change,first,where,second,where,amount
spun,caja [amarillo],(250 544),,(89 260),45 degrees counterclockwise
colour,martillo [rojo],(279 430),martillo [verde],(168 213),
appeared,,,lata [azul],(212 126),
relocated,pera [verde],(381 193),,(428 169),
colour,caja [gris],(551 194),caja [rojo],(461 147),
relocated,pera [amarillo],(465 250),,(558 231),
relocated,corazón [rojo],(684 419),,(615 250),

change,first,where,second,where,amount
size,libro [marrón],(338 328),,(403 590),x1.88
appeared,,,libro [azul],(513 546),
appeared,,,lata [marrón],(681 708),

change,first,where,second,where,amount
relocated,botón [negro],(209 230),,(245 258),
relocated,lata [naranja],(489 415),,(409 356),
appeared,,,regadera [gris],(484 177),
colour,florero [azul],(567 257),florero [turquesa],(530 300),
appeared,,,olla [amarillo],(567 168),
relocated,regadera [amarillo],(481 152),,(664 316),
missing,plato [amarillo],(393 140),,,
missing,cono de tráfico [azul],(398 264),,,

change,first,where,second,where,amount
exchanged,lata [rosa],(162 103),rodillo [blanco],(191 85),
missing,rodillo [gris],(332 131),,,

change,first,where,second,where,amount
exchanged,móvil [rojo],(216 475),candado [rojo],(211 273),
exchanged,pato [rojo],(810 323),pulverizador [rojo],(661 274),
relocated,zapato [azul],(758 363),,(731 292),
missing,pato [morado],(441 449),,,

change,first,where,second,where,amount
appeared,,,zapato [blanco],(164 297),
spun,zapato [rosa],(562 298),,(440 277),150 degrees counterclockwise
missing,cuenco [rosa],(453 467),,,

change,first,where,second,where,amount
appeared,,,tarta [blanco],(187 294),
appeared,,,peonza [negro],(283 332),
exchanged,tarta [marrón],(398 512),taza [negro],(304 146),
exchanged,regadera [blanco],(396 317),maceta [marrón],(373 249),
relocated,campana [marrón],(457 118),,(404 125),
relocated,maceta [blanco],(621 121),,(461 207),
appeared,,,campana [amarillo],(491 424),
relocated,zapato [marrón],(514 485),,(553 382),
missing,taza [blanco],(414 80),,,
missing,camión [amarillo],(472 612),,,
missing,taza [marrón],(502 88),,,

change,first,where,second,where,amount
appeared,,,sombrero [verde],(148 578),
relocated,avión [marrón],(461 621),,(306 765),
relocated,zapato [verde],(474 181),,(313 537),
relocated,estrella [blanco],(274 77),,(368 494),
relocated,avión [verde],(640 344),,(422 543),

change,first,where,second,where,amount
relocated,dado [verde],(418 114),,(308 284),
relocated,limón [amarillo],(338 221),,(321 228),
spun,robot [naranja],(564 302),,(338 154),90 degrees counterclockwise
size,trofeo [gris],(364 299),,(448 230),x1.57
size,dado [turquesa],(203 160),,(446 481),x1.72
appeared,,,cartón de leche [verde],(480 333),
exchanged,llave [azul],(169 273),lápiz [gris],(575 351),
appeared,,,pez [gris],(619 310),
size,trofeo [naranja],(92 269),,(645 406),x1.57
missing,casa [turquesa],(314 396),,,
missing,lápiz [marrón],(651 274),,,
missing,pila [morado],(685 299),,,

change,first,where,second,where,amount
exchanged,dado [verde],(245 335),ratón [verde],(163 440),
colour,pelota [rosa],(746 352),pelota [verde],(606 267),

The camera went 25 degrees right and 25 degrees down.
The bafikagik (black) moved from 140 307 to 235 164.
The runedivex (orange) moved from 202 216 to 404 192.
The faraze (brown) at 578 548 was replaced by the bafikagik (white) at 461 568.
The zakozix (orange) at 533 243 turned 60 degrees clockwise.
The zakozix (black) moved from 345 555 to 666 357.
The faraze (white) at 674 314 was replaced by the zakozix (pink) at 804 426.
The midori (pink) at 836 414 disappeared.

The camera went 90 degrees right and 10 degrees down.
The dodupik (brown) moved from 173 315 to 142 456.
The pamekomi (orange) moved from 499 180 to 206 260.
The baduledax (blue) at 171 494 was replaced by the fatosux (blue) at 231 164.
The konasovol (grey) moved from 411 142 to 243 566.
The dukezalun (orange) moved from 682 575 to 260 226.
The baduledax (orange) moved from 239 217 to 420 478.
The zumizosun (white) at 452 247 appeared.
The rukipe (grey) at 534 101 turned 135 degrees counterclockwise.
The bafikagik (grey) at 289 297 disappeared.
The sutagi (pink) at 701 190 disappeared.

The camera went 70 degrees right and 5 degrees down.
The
========================================================================
■ **Task directions**
All lines from the first line of the listing above through the line containing "relocated,pera [amarillo],(465 250),,(558" are to be retyped exactly. Leave out any other line.

■ **Exercise solution**
change,first,where,second,where,amount
spun,caja [amarillo],(250 544),,(89 260),45 degrees counterclockwise
colour,martillo [rojo],(279 430),martillo [verde],(168 213),
appeared,,,lata [azul],(212 126),
relocated,pera [verde],(381 193),,(428 169),
colour,caja [gris],(551 194),caja [rojo],(461 147),
relocated,pera [amarillo],(465 250),,(558 231),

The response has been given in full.